Description of the task » Report each line of the data below in which "switch" appears.

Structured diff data
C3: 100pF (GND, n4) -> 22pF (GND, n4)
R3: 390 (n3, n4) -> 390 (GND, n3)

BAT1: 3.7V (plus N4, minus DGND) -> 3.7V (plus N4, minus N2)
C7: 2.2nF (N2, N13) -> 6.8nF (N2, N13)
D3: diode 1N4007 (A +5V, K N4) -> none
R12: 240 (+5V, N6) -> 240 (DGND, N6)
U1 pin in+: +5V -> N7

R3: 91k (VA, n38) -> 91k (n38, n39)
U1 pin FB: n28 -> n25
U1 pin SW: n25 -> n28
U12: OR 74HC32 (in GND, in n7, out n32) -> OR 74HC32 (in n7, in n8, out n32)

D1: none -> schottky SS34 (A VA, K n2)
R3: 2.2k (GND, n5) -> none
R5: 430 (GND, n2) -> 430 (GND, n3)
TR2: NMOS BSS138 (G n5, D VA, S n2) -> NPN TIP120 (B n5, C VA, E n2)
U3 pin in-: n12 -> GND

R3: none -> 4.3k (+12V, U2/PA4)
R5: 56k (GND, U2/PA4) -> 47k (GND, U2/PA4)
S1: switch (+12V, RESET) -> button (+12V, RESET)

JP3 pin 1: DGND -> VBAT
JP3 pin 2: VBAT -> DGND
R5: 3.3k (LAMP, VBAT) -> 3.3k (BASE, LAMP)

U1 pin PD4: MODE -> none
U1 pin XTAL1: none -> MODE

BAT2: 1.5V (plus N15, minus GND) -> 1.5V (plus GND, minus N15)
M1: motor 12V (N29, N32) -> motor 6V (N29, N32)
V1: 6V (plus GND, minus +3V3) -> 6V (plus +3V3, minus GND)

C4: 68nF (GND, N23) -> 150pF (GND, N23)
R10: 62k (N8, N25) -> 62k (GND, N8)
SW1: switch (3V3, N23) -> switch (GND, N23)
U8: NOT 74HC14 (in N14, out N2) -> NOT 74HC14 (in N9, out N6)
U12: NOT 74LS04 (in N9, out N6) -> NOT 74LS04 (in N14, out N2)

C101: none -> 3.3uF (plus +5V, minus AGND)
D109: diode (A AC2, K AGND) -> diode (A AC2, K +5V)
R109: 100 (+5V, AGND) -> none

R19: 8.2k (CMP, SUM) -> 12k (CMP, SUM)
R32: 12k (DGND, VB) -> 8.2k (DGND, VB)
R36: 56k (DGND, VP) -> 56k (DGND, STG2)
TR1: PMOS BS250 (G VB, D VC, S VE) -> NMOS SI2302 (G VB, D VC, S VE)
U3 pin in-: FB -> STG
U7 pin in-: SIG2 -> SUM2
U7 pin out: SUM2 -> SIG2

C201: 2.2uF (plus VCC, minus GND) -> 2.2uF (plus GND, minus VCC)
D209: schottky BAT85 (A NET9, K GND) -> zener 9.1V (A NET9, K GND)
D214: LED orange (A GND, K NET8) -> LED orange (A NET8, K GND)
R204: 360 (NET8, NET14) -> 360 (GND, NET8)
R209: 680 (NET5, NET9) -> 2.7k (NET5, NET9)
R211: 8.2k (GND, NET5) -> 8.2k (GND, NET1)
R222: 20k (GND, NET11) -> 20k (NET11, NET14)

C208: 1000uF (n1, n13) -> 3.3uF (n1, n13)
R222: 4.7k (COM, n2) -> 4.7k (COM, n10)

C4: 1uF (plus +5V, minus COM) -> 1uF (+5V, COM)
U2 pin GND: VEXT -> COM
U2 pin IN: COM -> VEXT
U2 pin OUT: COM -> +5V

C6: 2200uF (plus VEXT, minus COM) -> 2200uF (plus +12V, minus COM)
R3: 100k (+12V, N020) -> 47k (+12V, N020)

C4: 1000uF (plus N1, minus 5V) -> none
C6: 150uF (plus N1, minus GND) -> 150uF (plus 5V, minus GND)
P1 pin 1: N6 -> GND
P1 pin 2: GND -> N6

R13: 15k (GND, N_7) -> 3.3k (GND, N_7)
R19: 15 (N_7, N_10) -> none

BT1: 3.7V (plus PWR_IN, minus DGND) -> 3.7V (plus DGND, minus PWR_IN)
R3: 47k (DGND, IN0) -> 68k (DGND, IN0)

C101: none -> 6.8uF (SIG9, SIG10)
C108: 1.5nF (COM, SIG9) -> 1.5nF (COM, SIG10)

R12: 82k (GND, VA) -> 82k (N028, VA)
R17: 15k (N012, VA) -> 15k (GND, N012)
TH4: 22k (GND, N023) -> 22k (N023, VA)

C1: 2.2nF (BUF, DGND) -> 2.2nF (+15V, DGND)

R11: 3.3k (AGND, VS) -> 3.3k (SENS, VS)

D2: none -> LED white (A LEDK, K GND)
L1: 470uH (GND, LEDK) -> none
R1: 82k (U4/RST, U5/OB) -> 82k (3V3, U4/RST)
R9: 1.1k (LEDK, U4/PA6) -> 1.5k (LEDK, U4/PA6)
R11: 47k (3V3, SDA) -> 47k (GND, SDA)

Expected output »
S1: switch (+12V, RESET) -> button (+12V, RESET)
SW1: switch (3V3, N23) -> switch (GND, N23)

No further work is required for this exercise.